Top of Exercise data

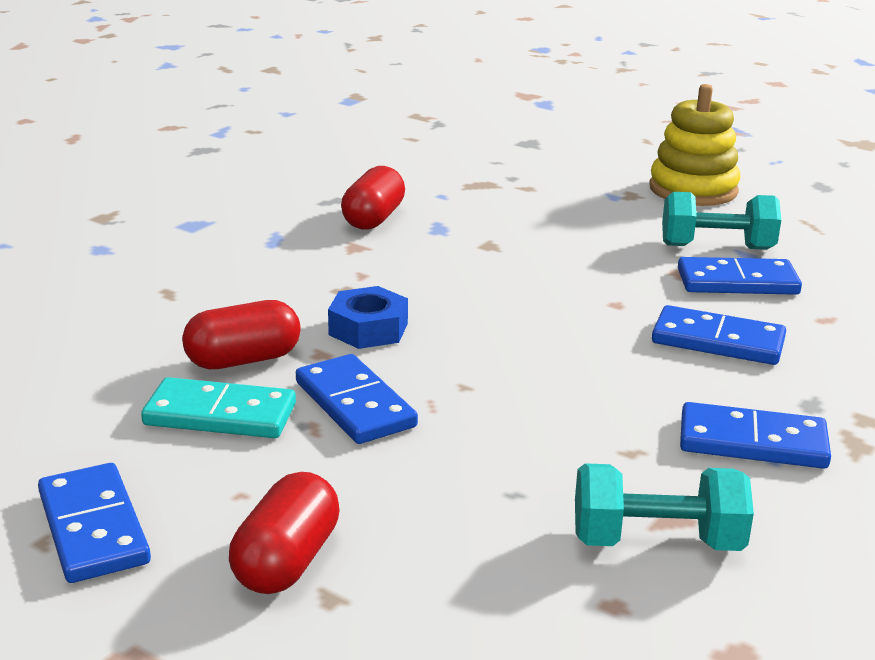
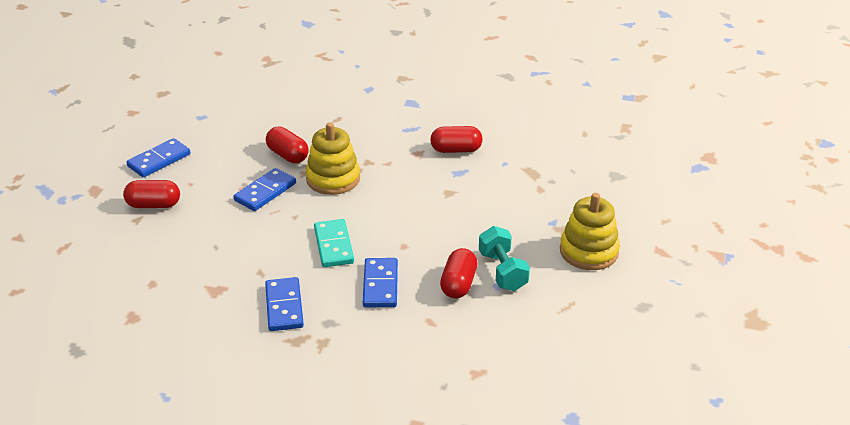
camera: 70 degrees right, 10 degrees up
(220, 415) = (242, 163): turquoise domino -> turquoise domino (333, 245)
(368, 329) = (333, 179): blue nut -> yellow stacking toy
(656, 541) = (195, 288): turquoise dumbbell -> none
(737, 282) = (458, 284): blue domino -> red capsule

Bottom of Exercise data

* _Problem requirements_
Print the line that contains "(368, 329) = (333, 179): blue", then every later line of the entries above up to and including the last, all exactly as written.

* _Output of the task_
(368, 329) = (333, 179): blue nut -> yellow stacking toy
(656, 541) = (195, 288): turquoise dumbbell -> none
(737, 282) = (458, 284): blue domino -> red capsule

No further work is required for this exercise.